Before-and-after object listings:
####

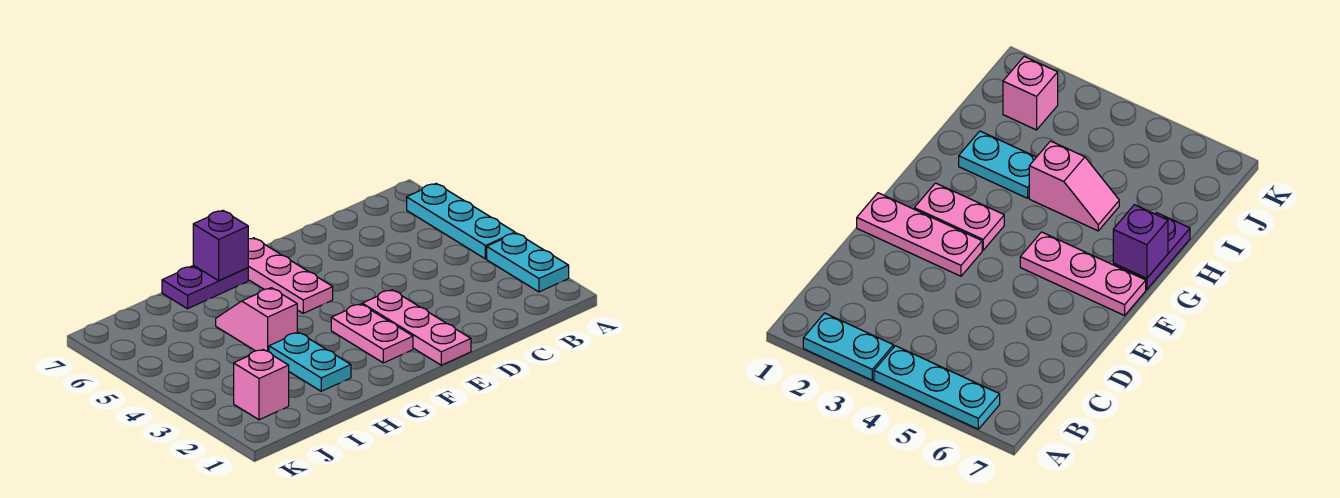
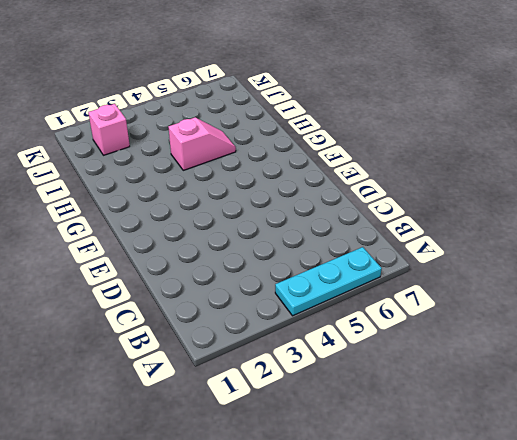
none -> cyan plate A2:A3 level 1
none -> pink plate E1:E3 level 1

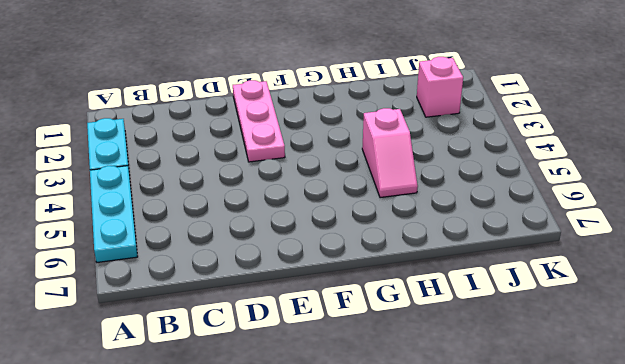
none -> pink plate F2:F3 level 1
none -> pink plate F5:F7 level 1

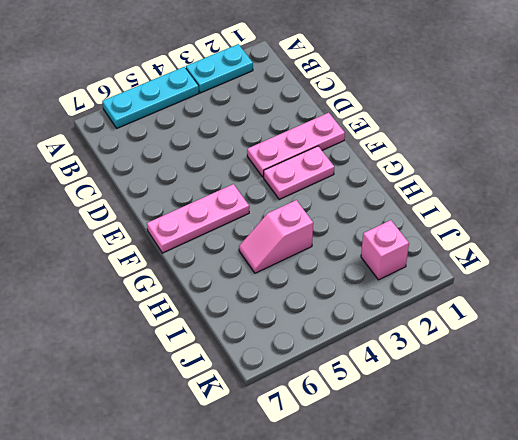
none -> purple plate G7:H7 level 1
none -> cyan plate H2:H3 level 1

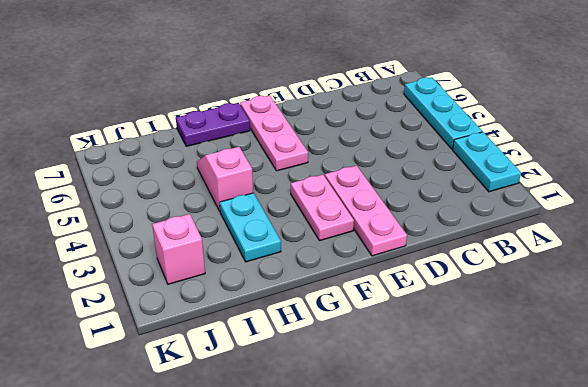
none -> purple brick G7 level 2

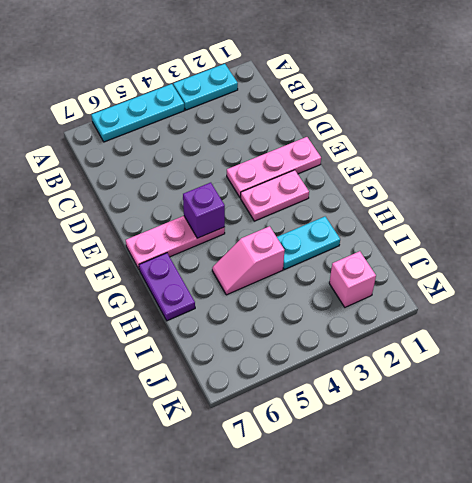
purple brick F5 level 2 -> purple brick G7 level 2

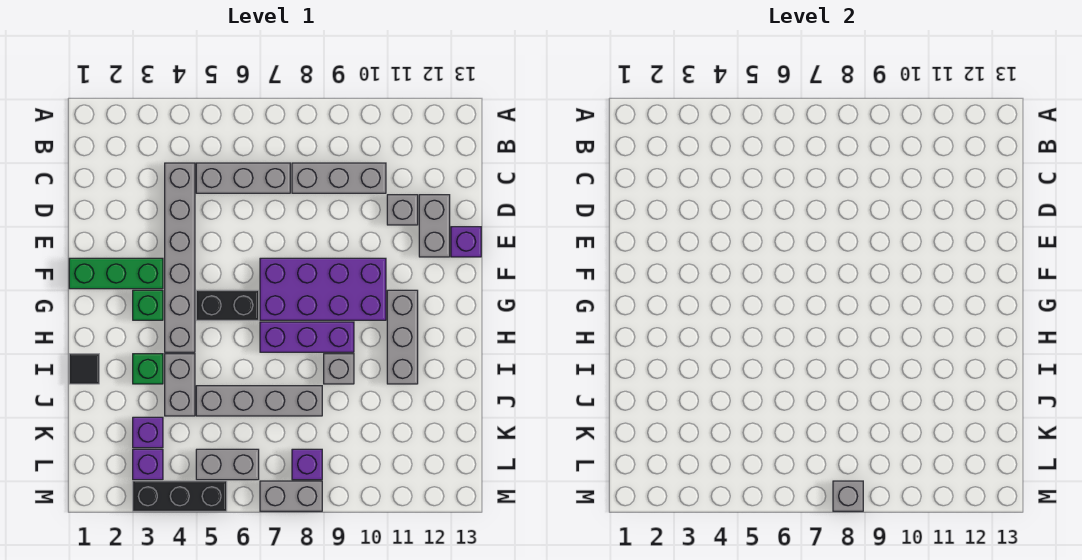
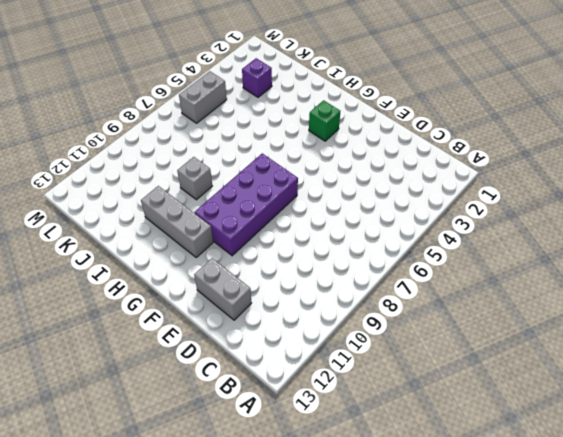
none -> grey brick C4:H4 level 1
none -> grey brick C5:C7 level 1
none -> grey brick C8:C10 level 1

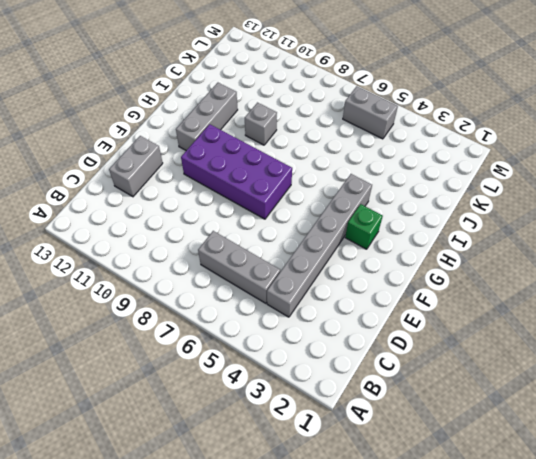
none -> grey brick C8:C10 level 1
none -> grey brick D11 level 1
none -> purple brick E13 level 1

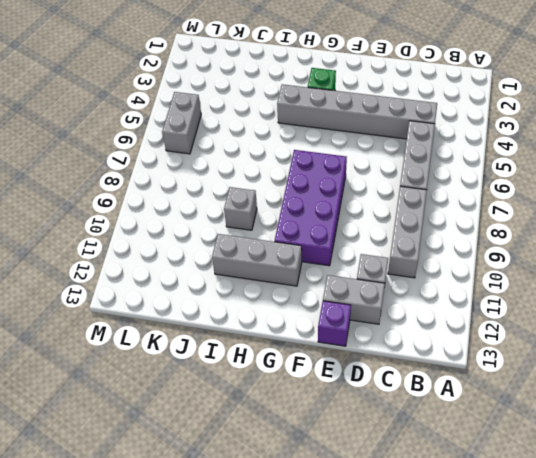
none -> green brick F1:F3 level 1
none -> black brick G5:G6 level 1
none -> purple brick H7:H9 level 1

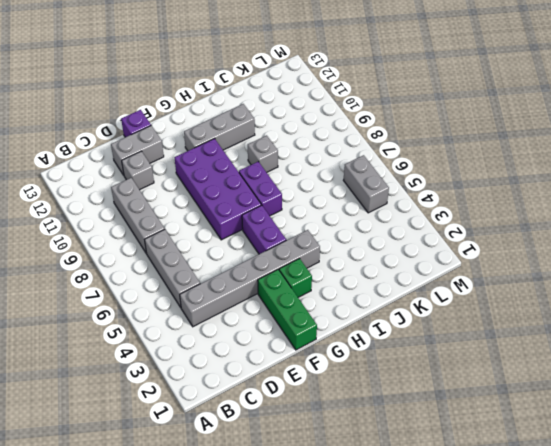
purple brick G5:G6 level 1 -> black brick G5:G6 level 1
purple brick H7:H8 level 1 -> purple brick H7:H9 level 1
none -> black tile I1 level 1
none -> green brick I3 level 1
none -> grey brick I4:J4 level 1

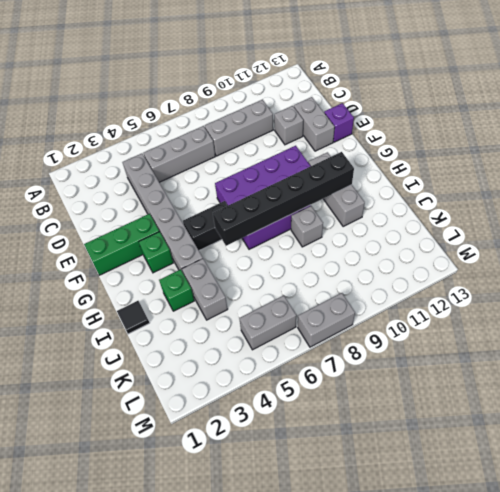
black brick H6:H11 level 2 -> none
none -> grey brick J5:J8 level 1
none -> purple brick K3 level 1
none -> purple brick L3 level 1

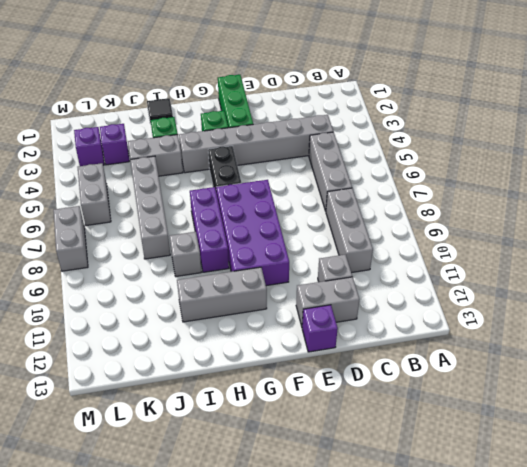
none -> purple brick L8 level 1
none -> black brick M3:M5 level 1
none -> grey brick M8 level 2

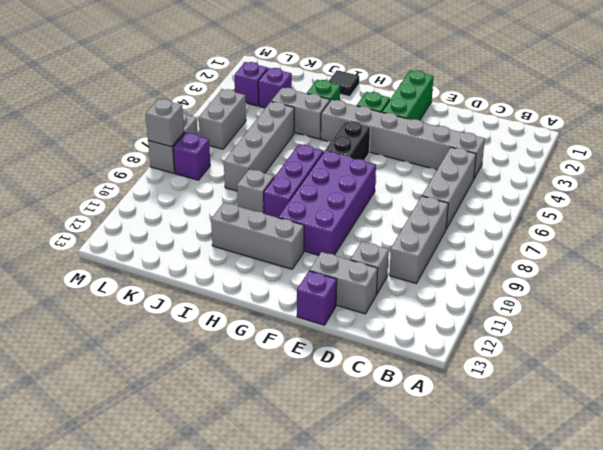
none -> black brick M3:M5 level 1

####

[PROMPT] Reproduce all of the records above exactly, but exclude the pictures.

[OUTPUT BELOW]
none -> cyan plate A2:A3 level 1
none -> pink plate E1:E3 level 1

none -> pink plate F2:F3 level 1
none -> pink plate F5:F7 level 1

none -> purple plate G7:H7 level 1
none -> cyan plate H2:H3 level 1

none -> purple brick G7 level 2

purple brick F5 level 2 -> purple brick G7 level 2

none -> grey brick C4:H4 level 1
none -> grey brick C5:C7 level 1
none -> grey brick C8:C10 level 1

none -> grey brick C8:C10 level 1
none -> grey brick D11 level 1
none -> purple brick E13 level 1

none -> green brick F1:F3 level 1
none -> black brick G5:G6 level 1
none -> purple brick H7:H9 level 1

purple brick G5:G6 level 1 -> black brick G5:G6 level 1
purple brick H7:H8 level 1 -> purple brick H7:H9 level 1
none -> black tile I1 level 1
none -> green brick I3 level 1
none -> grey brick I4:J4 level 1

black brick H6:H11 level 2 -> none
none -> grey brick J5:J8 level 1
none -> purple brick K3 level 1
none -> purple brick L3 level 1

none -> purple brick L8 level 1
none -> black brick M3:M5 level 1
none -> grey brick M8 level 2

none -> black brick M3:M5 level 1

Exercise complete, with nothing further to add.